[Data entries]
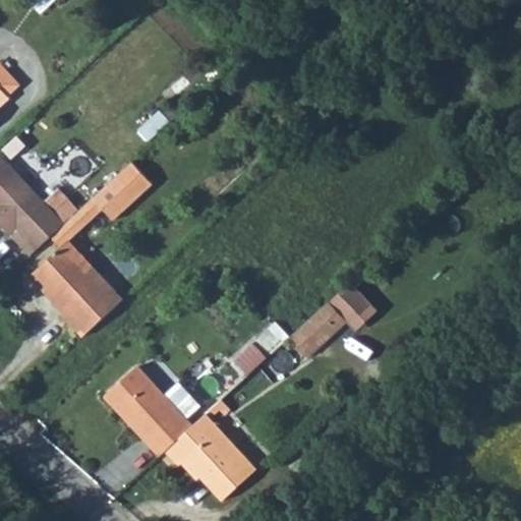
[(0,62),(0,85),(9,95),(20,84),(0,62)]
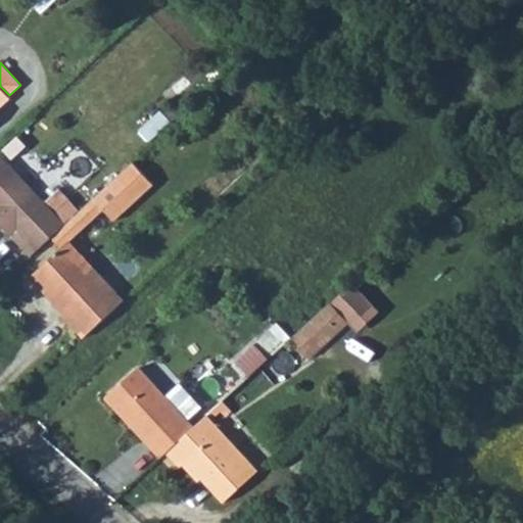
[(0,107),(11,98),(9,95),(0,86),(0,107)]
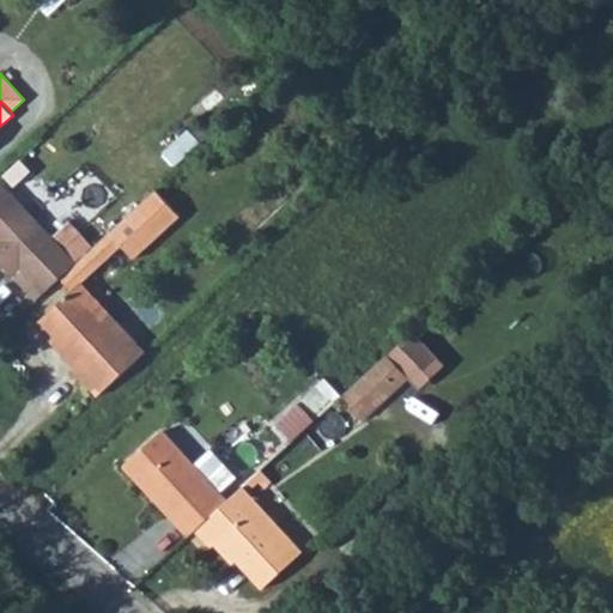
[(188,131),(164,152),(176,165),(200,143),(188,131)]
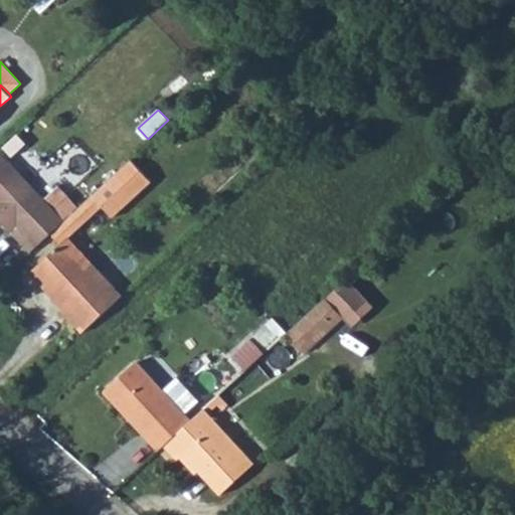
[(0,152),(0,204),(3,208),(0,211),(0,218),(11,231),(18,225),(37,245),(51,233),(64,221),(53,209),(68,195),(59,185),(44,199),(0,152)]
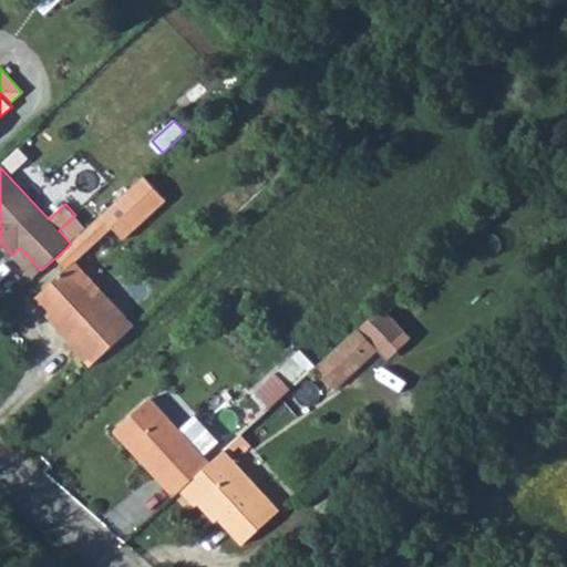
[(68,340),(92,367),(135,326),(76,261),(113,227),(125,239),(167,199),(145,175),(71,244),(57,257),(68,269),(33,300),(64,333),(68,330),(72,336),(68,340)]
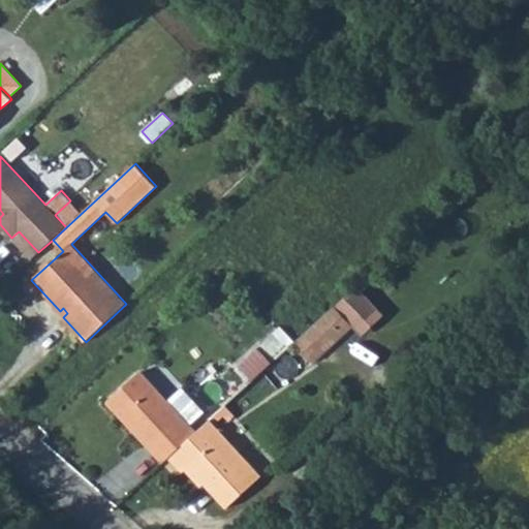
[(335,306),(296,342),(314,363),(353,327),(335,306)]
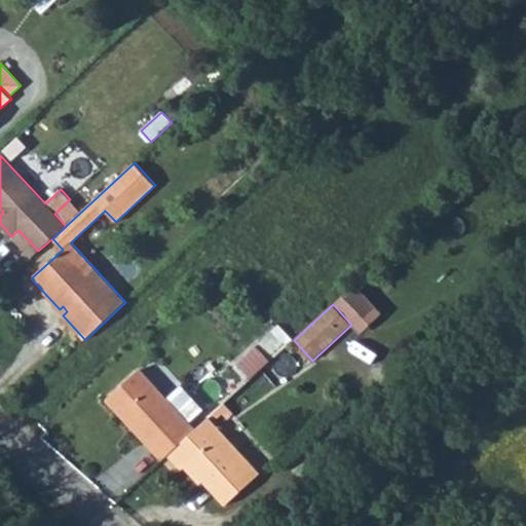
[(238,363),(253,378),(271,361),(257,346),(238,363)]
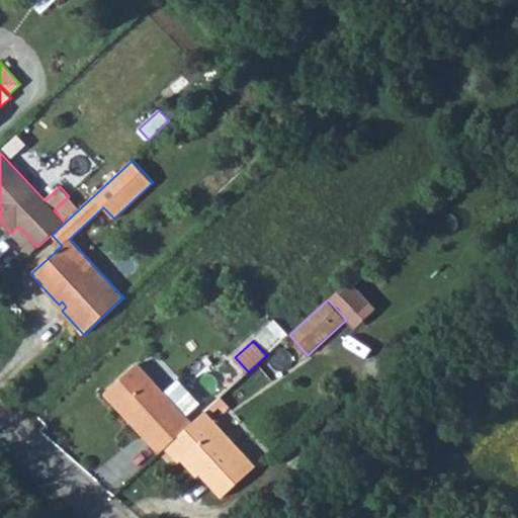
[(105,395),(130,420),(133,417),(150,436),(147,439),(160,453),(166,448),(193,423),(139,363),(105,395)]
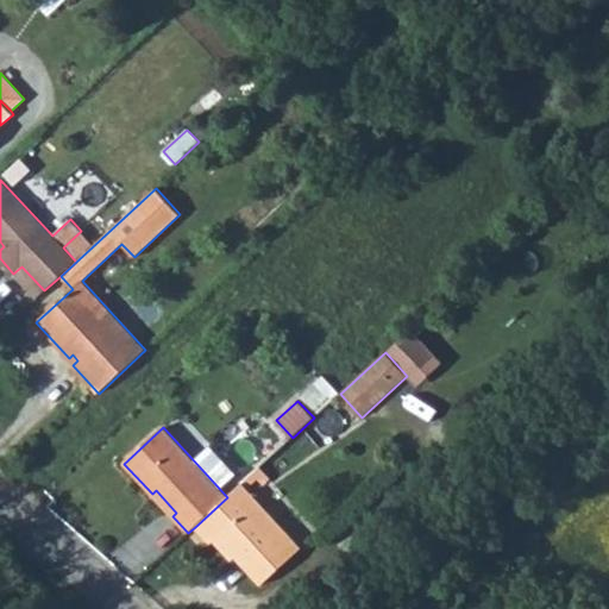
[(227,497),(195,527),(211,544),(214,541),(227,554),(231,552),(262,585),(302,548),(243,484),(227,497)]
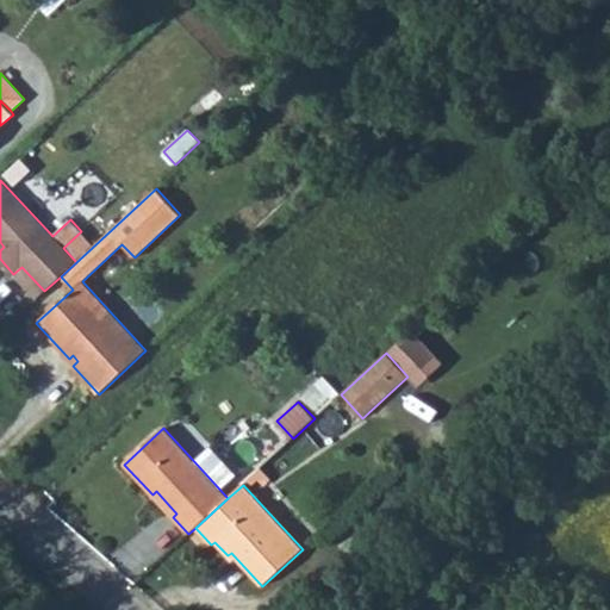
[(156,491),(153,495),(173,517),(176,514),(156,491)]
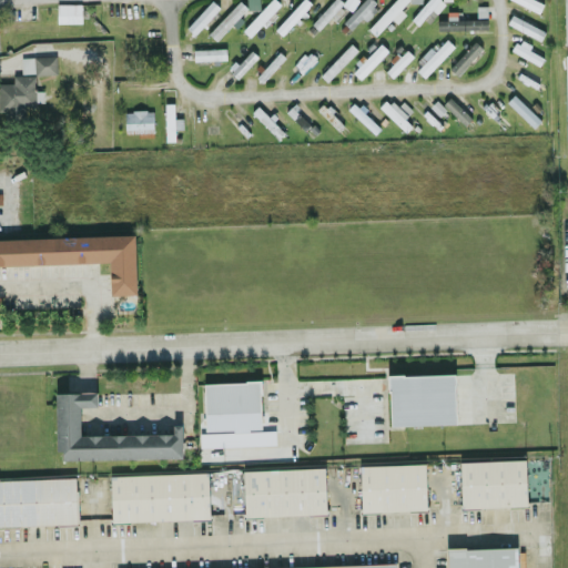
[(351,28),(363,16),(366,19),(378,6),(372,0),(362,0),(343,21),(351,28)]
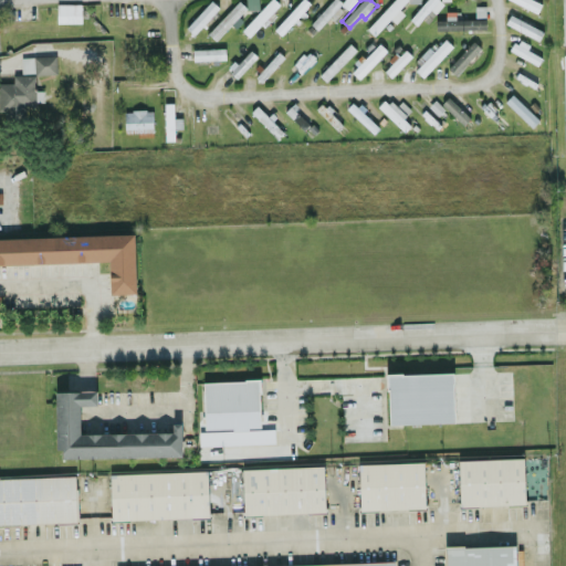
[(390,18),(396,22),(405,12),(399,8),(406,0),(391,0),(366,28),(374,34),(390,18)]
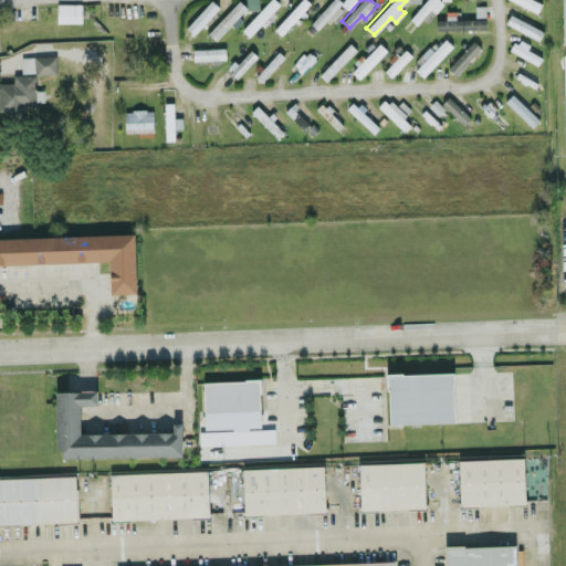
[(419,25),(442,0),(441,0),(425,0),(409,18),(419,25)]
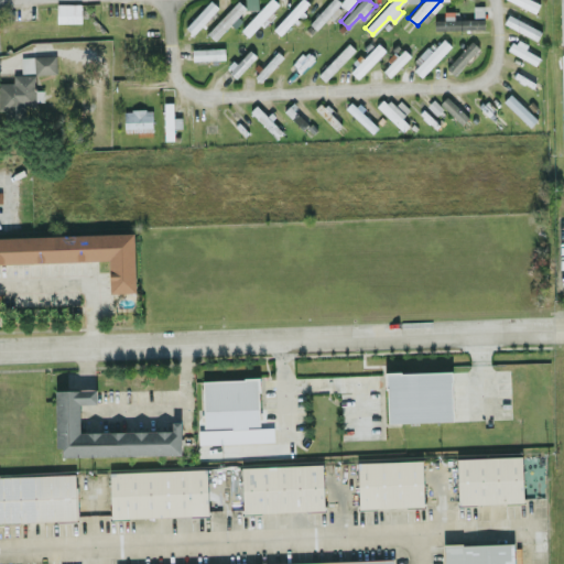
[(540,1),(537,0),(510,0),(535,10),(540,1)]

> Task requirements
Give back the records above exactly, with no pictures.

> Task output
[(0,62),(0,85),(9,95),(20,84),(0,62)]
[(0,107),(11,98),(9,95),(0,86),(0,107)]
[(188,131),(164,152),(176,165),(200,143),(188,131)]
[(0,152),(0,204),(3,208),(0,211),(0,218),(11,231),(18,225),(37,245),(51,233),(64,221),(53,209),(68,195),(59,185),(44,199),(0,152)]
[(68,340),(92,367),(135,326),(76,261),(113,227),(125,239),(167,199),(145,175),(71,244),(57,257),(68,269),(33,300),(64,333),(68,330),(72,336),(68,340)]
[(335,306),(296,342),(314,363),(353,327),(335,306)]
[(238,363),(253,378),(271,361),(257,346),(238,363)]
[(105,395),(130,420),(133,417),(150,436),(147,439),(160,453),(166,448),(193,423),(139,363),(105,395)]
[(227,497),(195,527),(211,544),(214,541),(227,554),(231,552),(262,585),(302,548),(243,484),(227,497)]
[(156,491),(153,495),(173,517),(176,514),(156,491)]
[(351,28),(363,16),(366,19),(378,6),(372,0),(362,0),(343,21),(351,28)]
[(390,18),(396,22),(405,12),(399,8),(406,0),(391,0),(366,28),(374,34),(390,18)]
[(419,25),(442,0),(441,0),(425,0),(409,18),(419,25)]
[(540,1),(537,0),(510,0),(535,10),(540,1)]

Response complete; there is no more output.